Task goal - Every line with the string "degrees" should be copied from the data.

Collected material -

• • • • •

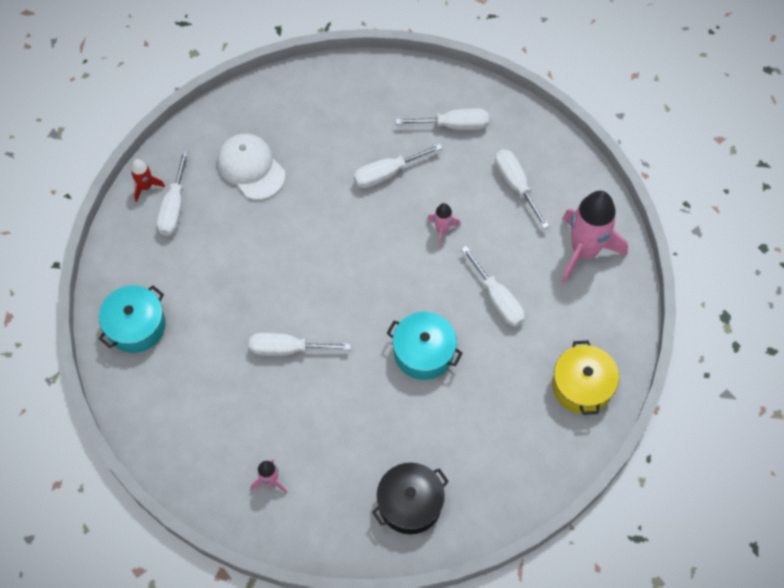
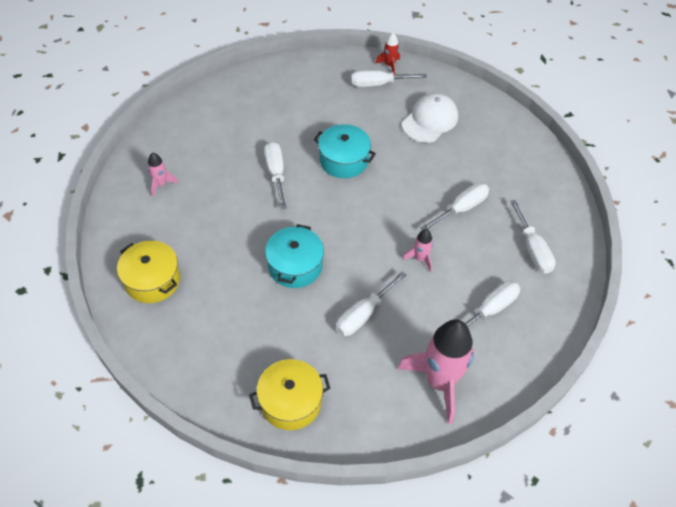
camera: 75 degrees right, 10 degrees down
(136, 326) = (273, 84): turquoise pot -> turquoise pot (343, 160)
(387, 173) = (461, 208): white screwdriver -> white screwdriver turned 90 degrees clockwise
(410, 503) = (152, 280): black pot -> yellow pot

• • • • •

Solved problem -
camera: 75 degrees right, 10 degrees down
(387, 173) = (461, 208): white screwdriver -> white screwdriver turned 90 degrees clockwise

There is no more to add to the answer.